Every line in the records below that holds "tile" must be identified and copied.

## [Collected data entries]
━━━━

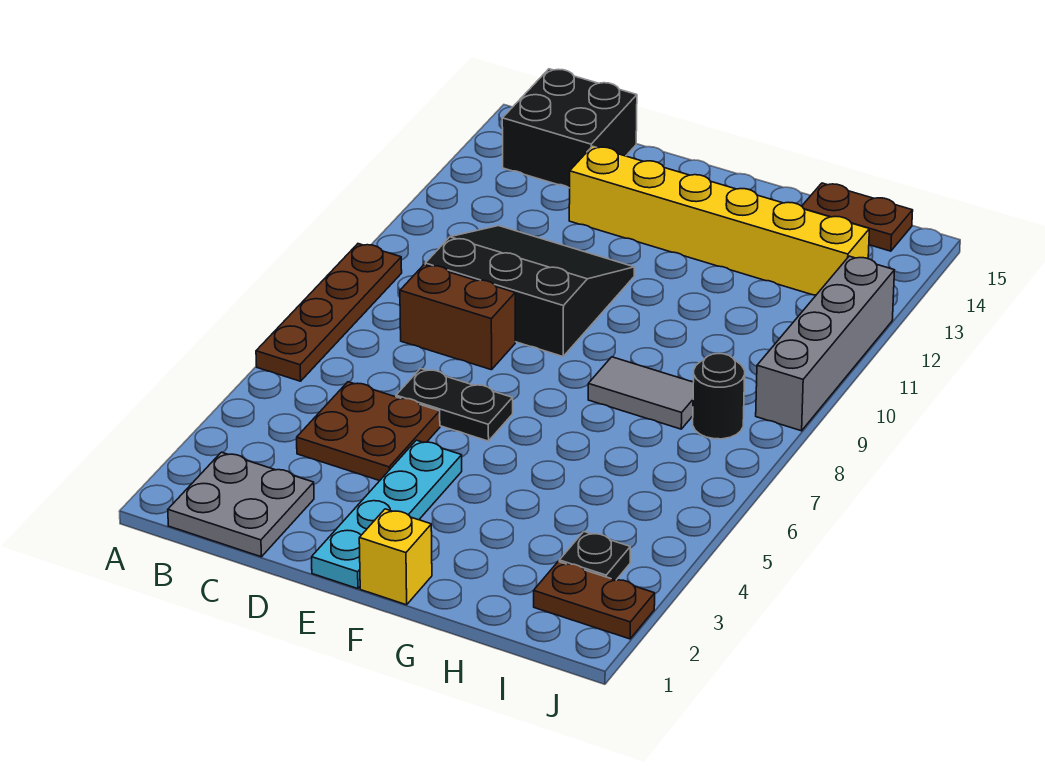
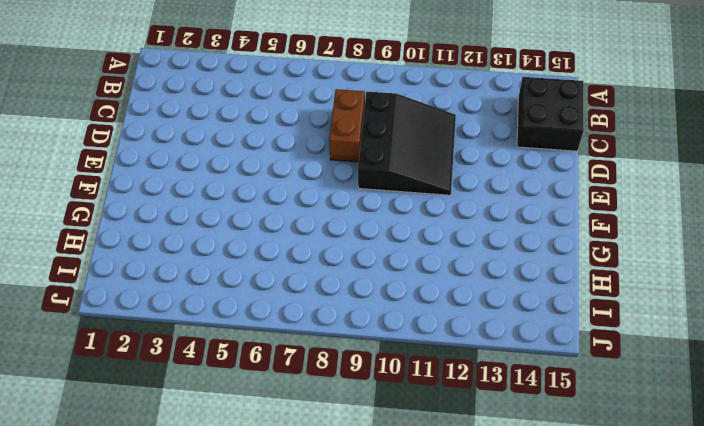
none -> brown plate A6:A9 level 1
none -> grey plate B1:C2 level 1
none -> brown plate C4:D5 level 1

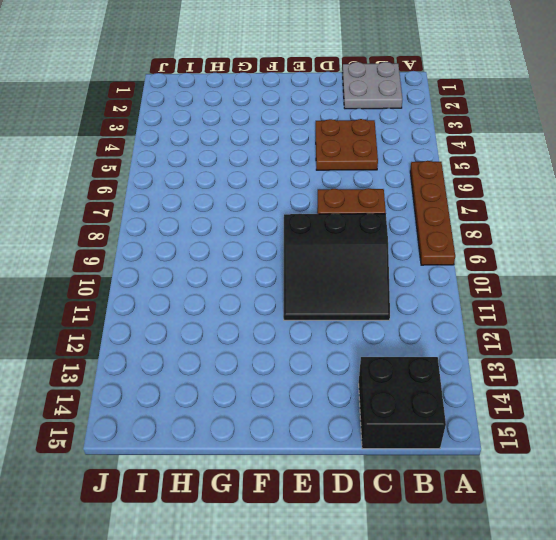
none -> black plate D6:E6 level 1
none -> yellow brick D13:I13 level 1
none -> cyan plate E1:E4 level 1

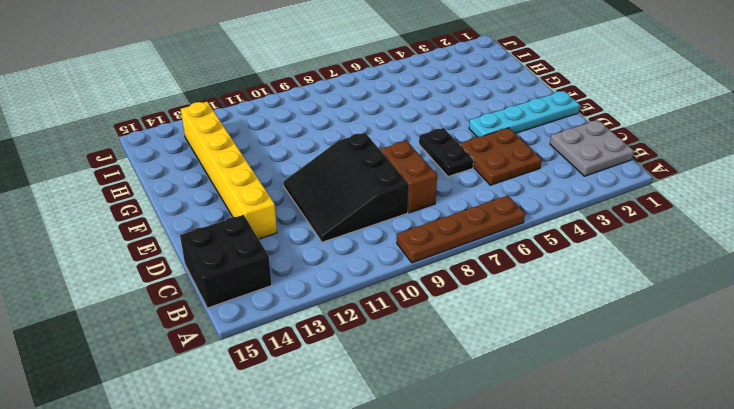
none -> yellow brick F1 level 1
none -> grey tile G8:H8 level 1
none -> brown plate H15:I15 level 1

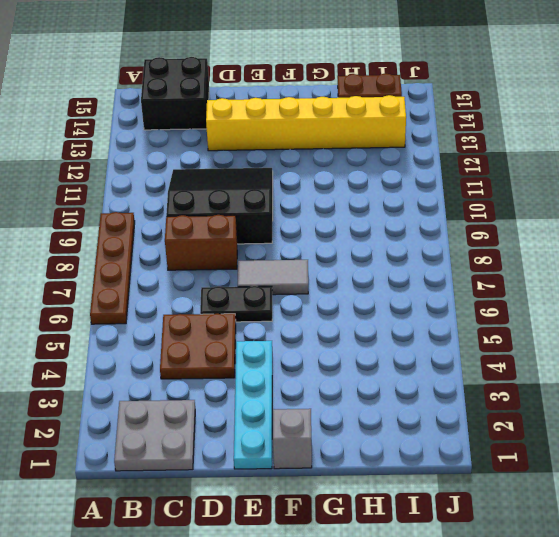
grey tile E7:F7 level 1 -> grey tile G8:H8 level 1
grey brick F1 level 1 -> yellow brick F1 level 1
none -> brown plate I2:J2 level 1
none -> black plate I3 level 1
none -> black round brick I8 level 1

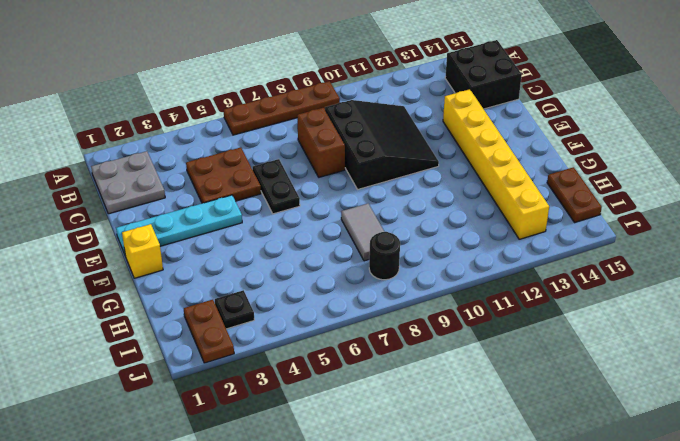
none -> grey brick J9:J12 level 1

━━━━

## [WORKED SOLUTION]
none -> grey tile G8:H8 level 1
grey tile E7:F7 level 1 -> grey tile G8:H8 level 1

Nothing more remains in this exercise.